### Task details
Would you write the data out once more, exactly as it is?

(Before-and-after object listings)
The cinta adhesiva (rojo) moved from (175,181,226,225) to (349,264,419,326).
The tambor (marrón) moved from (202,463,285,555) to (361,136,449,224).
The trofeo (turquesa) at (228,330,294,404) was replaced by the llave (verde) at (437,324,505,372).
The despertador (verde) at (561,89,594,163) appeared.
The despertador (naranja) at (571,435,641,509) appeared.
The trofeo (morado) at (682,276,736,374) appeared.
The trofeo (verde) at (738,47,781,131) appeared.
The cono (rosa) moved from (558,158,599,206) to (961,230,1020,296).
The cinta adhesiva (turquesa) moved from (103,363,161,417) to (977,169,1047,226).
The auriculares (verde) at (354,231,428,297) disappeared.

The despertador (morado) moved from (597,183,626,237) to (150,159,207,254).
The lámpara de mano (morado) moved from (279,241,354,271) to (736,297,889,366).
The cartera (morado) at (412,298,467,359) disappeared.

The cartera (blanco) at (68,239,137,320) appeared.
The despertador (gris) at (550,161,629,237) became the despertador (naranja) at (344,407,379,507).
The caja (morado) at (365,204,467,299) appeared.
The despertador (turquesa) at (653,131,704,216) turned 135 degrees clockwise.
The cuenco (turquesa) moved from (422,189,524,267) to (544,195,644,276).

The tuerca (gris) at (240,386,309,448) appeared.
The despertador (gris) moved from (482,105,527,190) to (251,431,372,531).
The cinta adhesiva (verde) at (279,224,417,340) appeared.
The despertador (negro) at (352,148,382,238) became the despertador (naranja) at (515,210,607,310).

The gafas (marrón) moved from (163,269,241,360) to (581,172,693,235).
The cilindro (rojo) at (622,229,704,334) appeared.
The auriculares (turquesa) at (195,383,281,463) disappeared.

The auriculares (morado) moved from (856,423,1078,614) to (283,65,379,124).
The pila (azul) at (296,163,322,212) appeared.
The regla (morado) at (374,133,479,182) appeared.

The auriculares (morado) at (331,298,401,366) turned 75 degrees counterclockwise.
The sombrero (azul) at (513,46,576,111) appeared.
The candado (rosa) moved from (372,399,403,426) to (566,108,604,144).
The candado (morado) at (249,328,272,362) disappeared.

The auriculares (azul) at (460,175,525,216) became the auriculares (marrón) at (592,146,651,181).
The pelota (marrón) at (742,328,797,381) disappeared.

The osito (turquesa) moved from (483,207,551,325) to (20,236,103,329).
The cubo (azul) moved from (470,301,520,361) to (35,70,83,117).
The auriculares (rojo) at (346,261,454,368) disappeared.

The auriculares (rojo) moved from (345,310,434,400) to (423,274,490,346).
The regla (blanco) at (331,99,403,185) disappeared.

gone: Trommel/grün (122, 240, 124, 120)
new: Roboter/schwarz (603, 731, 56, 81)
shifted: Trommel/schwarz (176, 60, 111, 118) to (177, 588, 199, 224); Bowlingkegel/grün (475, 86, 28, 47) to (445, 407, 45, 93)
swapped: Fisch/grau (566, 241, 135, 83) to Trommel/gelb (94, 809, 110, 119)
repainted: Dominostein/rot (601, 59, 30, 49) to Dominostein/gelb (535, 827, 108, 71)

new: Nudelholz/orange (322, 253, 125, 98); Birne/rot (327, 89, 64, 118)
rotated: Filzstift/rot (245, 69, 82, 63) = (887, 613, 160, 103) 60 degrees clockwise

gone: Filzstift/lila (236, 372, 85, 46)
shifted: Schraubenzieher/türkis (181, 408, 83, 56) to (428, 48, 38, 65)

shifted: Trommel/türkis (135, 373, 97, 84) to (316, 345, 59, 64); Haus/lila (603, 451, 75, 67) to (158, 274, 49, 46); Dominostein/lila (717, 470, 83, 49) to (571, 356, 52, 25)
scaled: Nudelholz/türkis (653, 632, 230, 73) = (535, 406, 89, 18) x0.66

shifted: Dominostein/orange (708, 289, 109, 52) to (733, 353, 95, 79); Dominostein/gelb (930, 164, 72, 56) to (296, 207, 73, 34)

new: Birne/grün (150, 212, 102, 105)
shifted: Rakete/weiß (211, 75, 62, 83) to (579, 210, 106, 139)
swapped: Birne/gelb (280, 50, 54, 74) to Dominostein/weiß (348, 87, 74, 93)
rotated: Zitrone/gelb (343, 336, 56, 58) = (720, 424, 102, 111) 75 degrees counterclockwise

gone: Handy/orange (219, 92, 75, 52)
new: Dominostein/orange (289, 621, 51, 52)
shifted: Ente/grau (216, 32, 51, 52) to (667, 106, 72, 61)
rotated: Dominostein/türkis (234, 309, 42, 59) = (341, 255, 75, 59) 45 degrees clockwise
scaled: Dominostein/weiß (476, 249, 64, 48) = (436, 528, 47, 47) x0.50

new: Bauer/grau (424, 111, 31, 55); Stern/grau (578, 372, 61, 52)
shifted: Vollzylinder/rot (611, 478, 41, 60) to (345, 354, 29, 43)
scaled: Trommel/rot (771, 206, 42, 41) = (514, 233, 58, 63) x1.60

### Answer
The cinta adhesiva (rojo) moved from (175,181,226,225) to (349,264,419,326).
The tambor (marrón) moved from (202,463,285,555) to (361,136,449,224).
The trofeo (turquesa) at (228,330,294,404) was replaced by the llave (verde) at (437,324,505,372).
The despertador (verde) at (561,89,594,163) appeared.
The despertador (naranja) at (571,435,641,509) appeared.
The trofeo (morado) at (682,276,736,374) appeared.
The trofeo (verde) at (738,47,781,131) appeared.
The cono (rosa) moved from (558,158,599,206) to (961,230,1020,296).
The cinta adhesiva (turquesa) moved from (103,363,161,417) to (977,169,1047,226).
The auriculares (verde) at (354,231,428,297) disappeared.

The despertador (morado) moved from (597,183,626,237) to (150,159,207,254).
The lámpara de mano (morado) moved from (279,241,354,271) to (736,297,889,366).
The cartera (morado) at (412,298,467,359) disappeared.

The cartera (blanco) at (68,239,137,320) appeared.
The despertador (gris) at (550,161,629,237) became the despertador (naranja) at (344,407,379,507).
The caja (morado) at (365,204,467,299) appeared.
The despertador (turquesa) at (653,131,704,216) turned 135 degrees clockwise.
The cuenco (turquesa) moved from (422,189,524,267) to (544,195,644,276).

The tuerca (gris) at (240,386,309,448) appeared.
The despertador (gris) moved from (482,105,527,190) to (251,431,372,531).
The cinta adhesiva (verde) at (279,224,417,340) appeared.
The despertador (negro) at (352,148,382,238) became the despertador (naranja) at (515,210,607,310).

The gafas (marrón) moved from (163,269,241,360) to (581,172,693,235).
The cilindro (rojo) at (622,229,704,334) appeared.
The auriculares (turquesa) at (195,383,281,463) disappeared.

The auriculares (morado) moved from (856,423,1078,614) to (283,65,379,124).
The pila (azul) at (296,163,322,212) appeared.
The regla (morado) at (374,133,479,182) appeared.

The auriculares (morado) at (331,298,401,366) turned 75 degrees counterclockwise.
The sombrero (azul) at (513,46,576,111) appeared.
The candado (rosa) moved from (372,399,403,426) to (566,108,604,144).
The candado (morado) at (249,328,272,362) disappeared.

The auriculares (azul) at (460,175,525,216) became the auriculares (marrón) at (592,146,651,181).
The pelota (marrón) at (742,328,797,381) disappeared.

The osito (turquesa) moved from (483,207,551,325) to (20,236,103,329).
The cubo (azul) moved from (470,301,520,361) to (35,70,83,117).
The auriculares (rojo) at (346,261,454,368) disappeared.

The auriculares (rojo) moved from (345,310,434,400) to (423,274,490,346).
The regla (blanco) at (331,99,403,185) disappeared.

gone: Trommel/grün (122, 240, 124, 120)
new: Roboter/schwarz (603, 731, 56, 81)
shifted: Trommel/schwarz (176, 60, 111, 118) to (177, 588, 199, 224); Bowlingkegel/grün (475, 86, 28, 47) to (445, 407, 45, 93)
swapped: Fisch/grau (566, 241, 135, 83) to Trommel/gelb (94, 809, 110, 119)
repainted: Dominostein/rot (601, 59, 30, 49) to Dominostein/gelb (535, 827, 108, 71)

new: Nudelholz/orange (322, 253, 125, 98); Birne/rot (327, 89, 64, 118)
rotated: Filzstift/rot (245, 69, 82, 63) = (887, 613, 160, 103) 60 degrees clockwise

gone: Filzstift/lila (236, 372, 85, 46)
shifted: Schraubenzieher/türkis (181, 408, 83, 56) to (428, 48, 38, 65)

shifted: Trommel/türkis (135, 373, 97, 84) to (316, 345, 59, 64); Haus/lila (603, 451, 75, 67) to (158, 274, 49, 46); Dominostein/lila (717, 470, 83, 49) to (571, 356, 52, 25)
scaled: Nudelholz/türkis (653, 632, 230, 73) = (535, 406, 89, 18) x0.66

shifted: Dominostein/orange (708, 289, 109, 52) to (733, 353, 95, 79); Dominostein/gelb (930, 164, 72, 56) to (296, 207, 73, 34)

new: Birne/grün (150, 212, 102, 105)
shifted: Rakete/weiß (211, 75, 62, 83) to (579, 210, 106, 139)
swapped: Birne/gelb (280, 50, 54, 74) to Dominostein/weiß (348, 87, 74, 93)
rotated: Zitrone/gelb (343, 336, 56, 58) = (720, 424, 102, 111) 75 degrees counterclockwise

gone: Handy/orange (219, 92, 75, 52)
new: Dominostein/orange (289, 621, 51, 52)
shifted: Ente/grau (216, 32, 51, 52) to (667, 106, 72, 61)
rotated: Dominostein/türkis (234, 309, 42, 59) = (341, 255, 75, 59) 45 degrees clockwise
scaled: Dominostein/weiß (476, 249, 64, 48) = (436, 528, 47, 47) x0.50

new: Bauer/grau (424, 111, 31, 55); Stern/grau (578, 372, 61, 52)
shifted: Vollzylinder/rot (611, 478, 41, 60) to (345, 354, 29, 43)
scaled: Trommel/rot (771, 206, 42, 41) = (514, 233, 58, 63) x1.60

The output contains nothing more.